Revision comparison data
= = = =

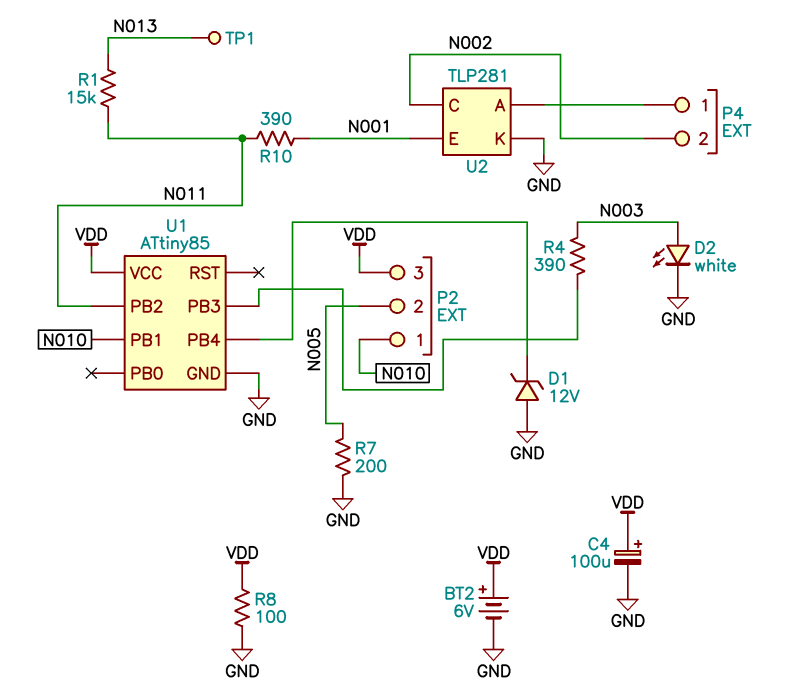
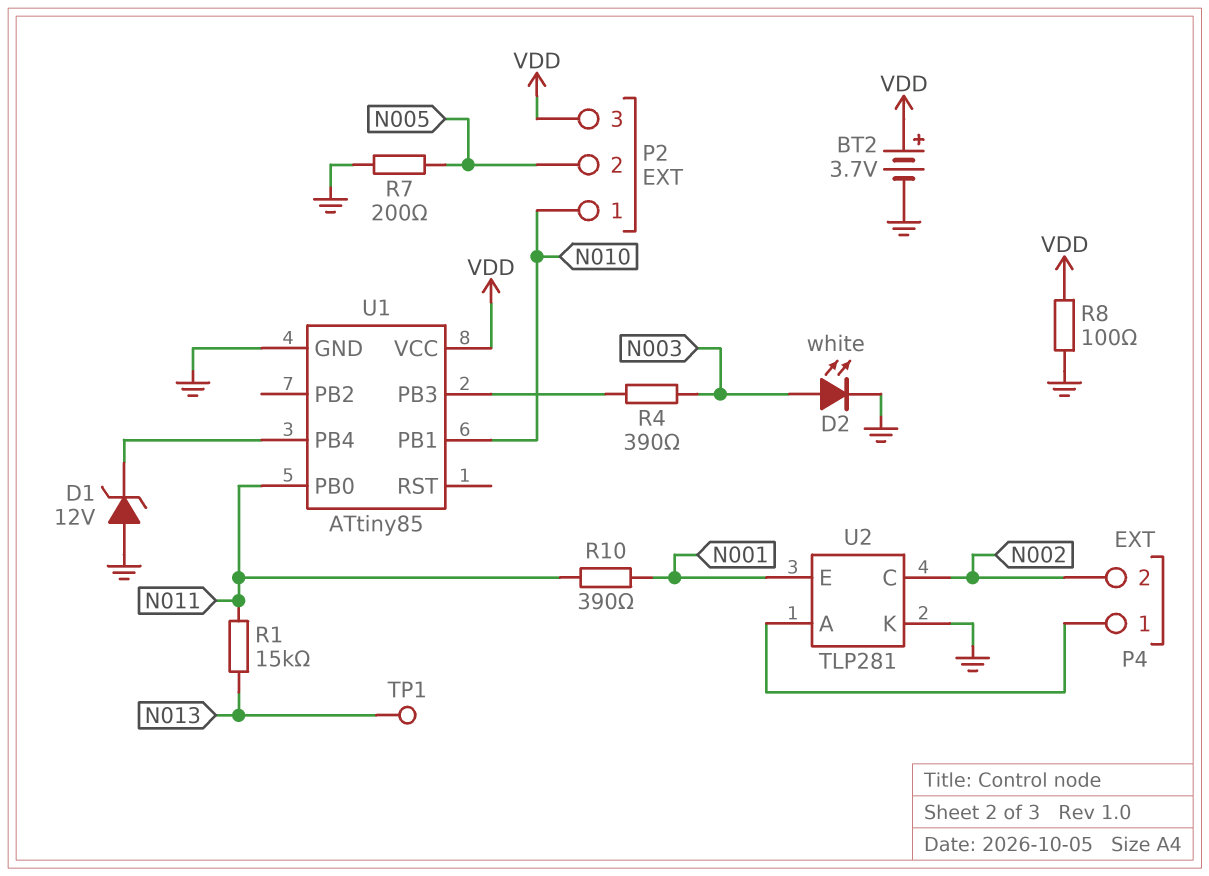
BT2: 6V (plus VDD, minus GND) -> 3.7V (plus VDD, minus GND)
C4: 100uF (plus VDD, minus GND) -> none
U1 pin PB0: none -> N011
U1 pin PB2: N011 -> none

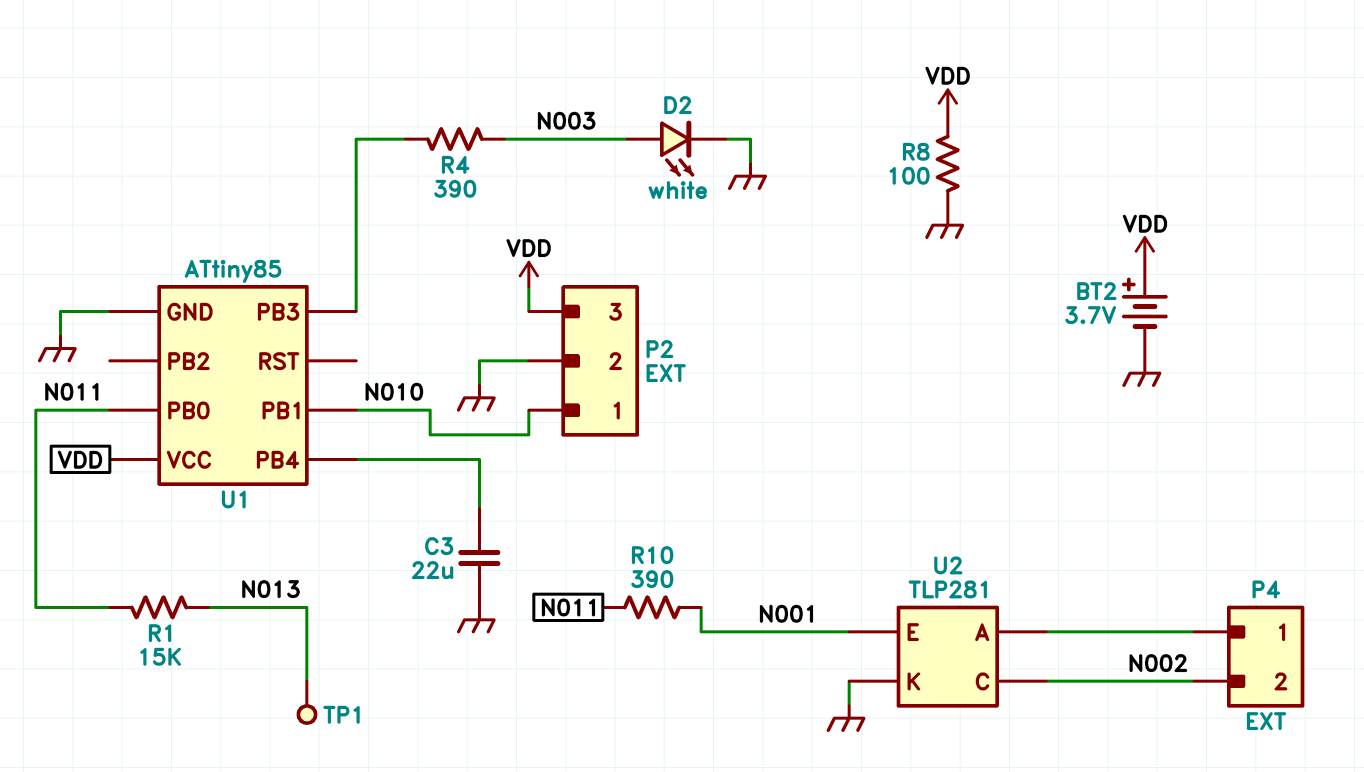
C3: none -> 22uF (GND, U1/PB4)
D1: zener 12V (A GND, K U1/PB4) -> none
P2 pin 2: N005 -> GND
R7: 200 (GND, N005) -> none

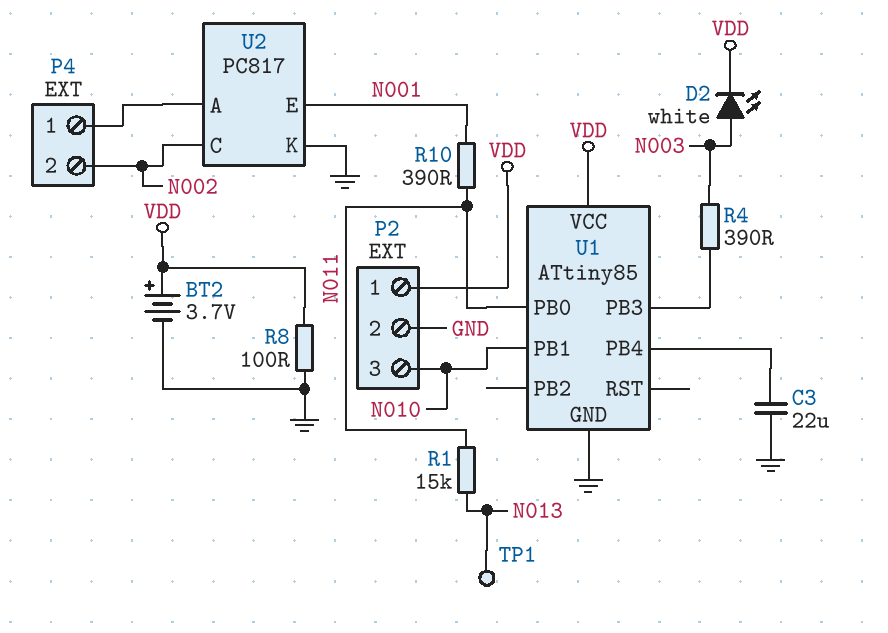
D2: LED white (A N003, K GND) -> LED white (A N003, K VDD)
P2 pin 1: N010 -> VDD
P2 pin 3: VDD -> N010
U2: TLP281 -> PC817

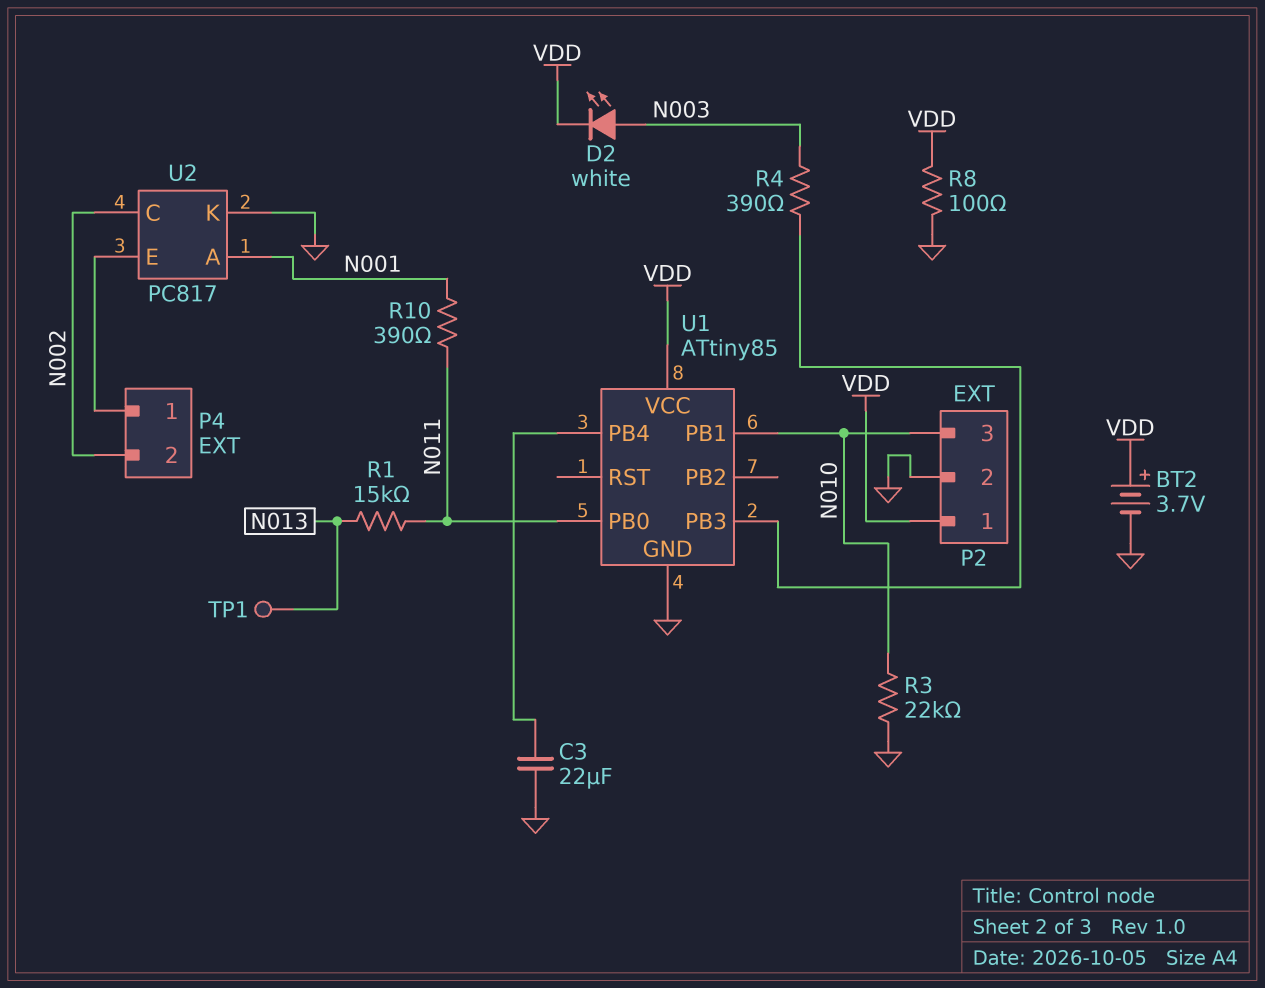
R3: none -> 22k (GND, N010)
U2 pin A: P4/1 -> N001
U2 pin E: N001 -> P4/1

= = = =

▸ Work required:
Pictures should be left out when the records above are restated exactly.

▸ Your solution:
BT2: 6V (plus VDD, minus GND) -> 3.7V (plus VDD, minus GND)
C4: 100uF (plus VDD, minus GND) -> none
U1 pin PB0: none -> N011
U1 pin PB2: N011 -> none

C3: none -> 22uF (GND, U1/PB4)
D1: zener 12V (A GND, K U1/PB4) -> none
P2 pin 2: N005 -> GND
R7: 200 (GND, N005) -> none

D2: LED white (A N003, K GND) -> LED white (A N003, K VDD)
P2 pin 1: N010 -> VDD
P2 pin 3: VDD -> N010
U2: TLP281 -> PC817

R3: none -> 22k (GND, N010)
U2 pin A: P4/1 -> N001
U2 pin E: N001 -> P4/1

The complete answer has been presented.